%%

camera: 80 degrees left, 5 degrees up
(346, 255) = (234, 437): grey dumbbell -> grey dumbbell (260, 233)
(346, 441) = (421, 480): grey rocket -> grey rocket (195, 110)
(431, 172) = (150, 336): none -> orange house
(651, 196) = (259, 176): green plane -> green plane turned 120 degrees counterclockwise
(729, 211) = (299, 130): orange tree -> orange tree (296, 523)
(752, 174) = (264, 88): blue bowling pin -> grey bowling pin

%%
%%

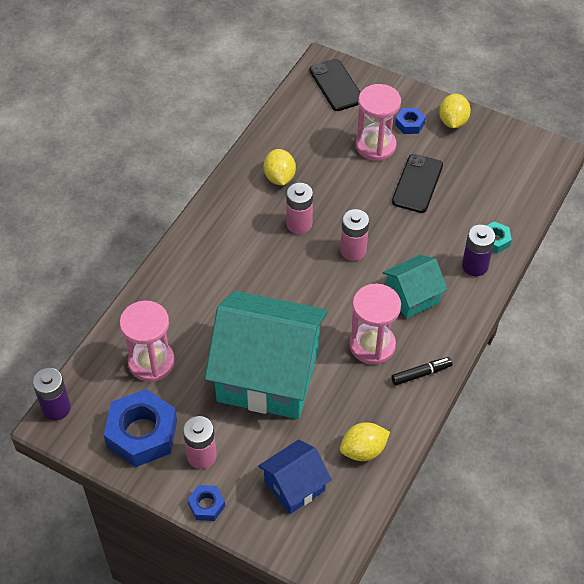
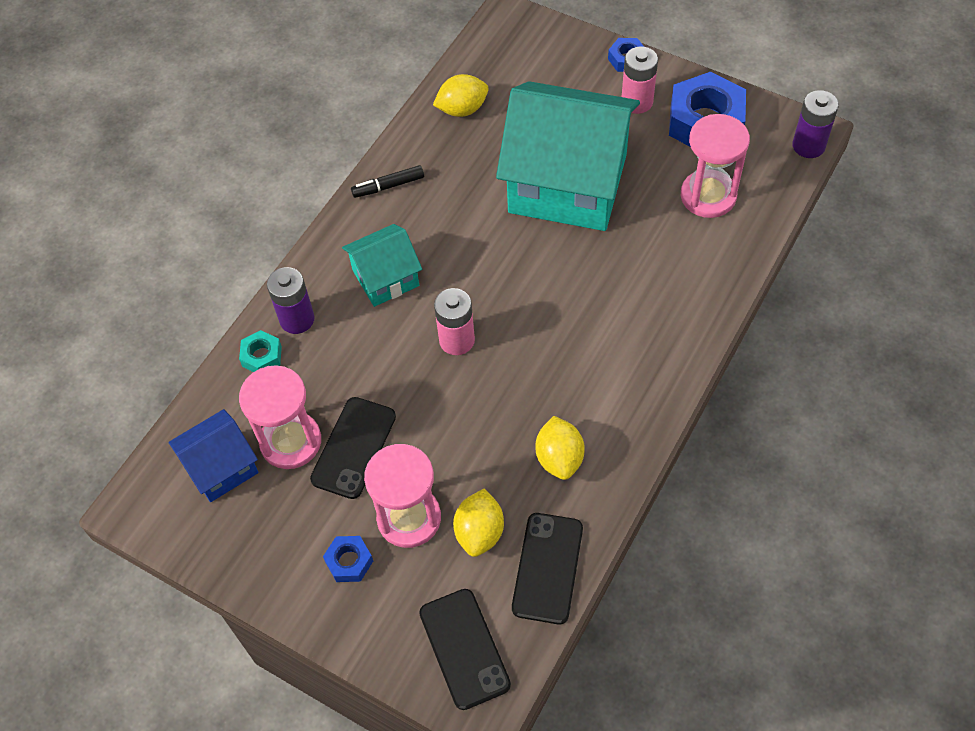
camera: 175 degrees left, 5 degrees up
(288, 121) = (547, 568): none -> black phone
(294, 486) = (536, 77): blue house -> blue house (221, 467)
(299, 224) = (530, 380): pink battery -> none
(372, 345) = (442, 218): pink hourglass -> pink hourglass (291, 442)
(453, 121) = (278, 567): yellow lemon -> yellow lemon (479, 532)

%%

Word for word, restate the lines above from the line containing "camera: 80 degrees left, 5 degrees up" through the line containing "(651, 196) = (259, 176): green", with both included and nothing else.

_Response area_.
camera: 80 degrees left, 5 degrees up
(346, 255) = (234, 437): grey dumbbell -> grey dumbbell (260, 233)
(346, 441) = (421, 480): grey rocket -> grey rocket (195, 110)
(431, 172) = (150, 336): none -> orange house
(651, 196) = (259, 176): green plane -> green plane turned 120 degrees counterclockwise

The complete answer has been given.